• [Data shown]
====

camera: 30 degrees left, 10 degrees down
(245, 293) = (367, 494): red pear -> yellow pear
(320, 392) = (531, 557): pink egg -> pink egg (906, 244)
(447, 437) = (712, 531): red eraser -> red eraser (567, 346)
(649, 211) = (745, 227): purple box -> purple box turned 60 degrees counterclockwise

====

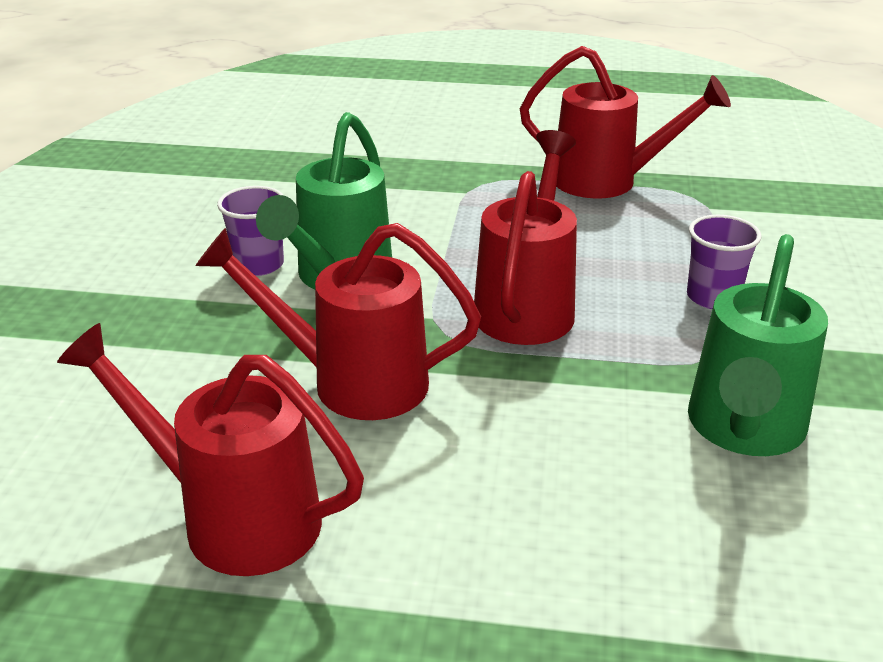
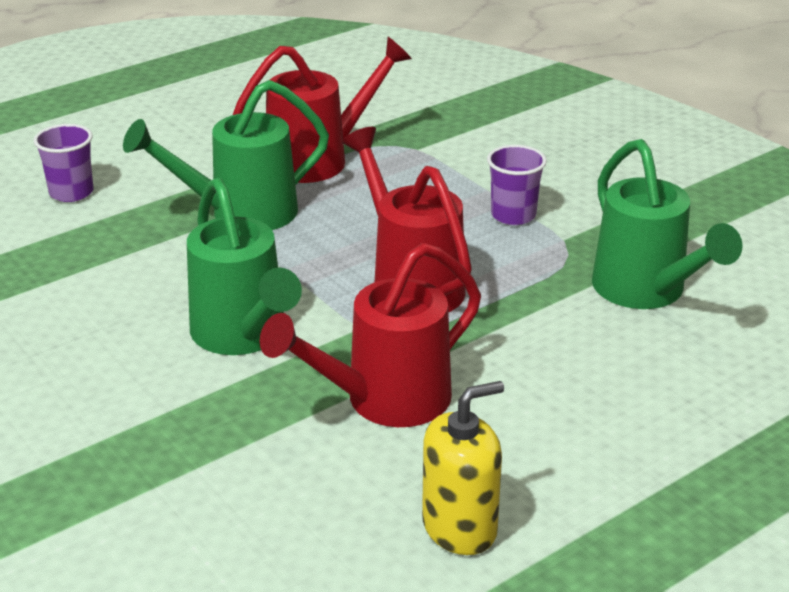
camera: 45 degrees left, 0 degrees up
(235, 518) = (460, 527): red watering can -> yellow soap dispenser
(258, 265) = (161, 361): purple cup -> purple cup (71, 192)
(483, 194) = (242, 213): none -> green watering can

====

• [What the exercise asks] Using the listing, count the lines where the word "yellow" appears and reply with only that number.

• [Your solution] 2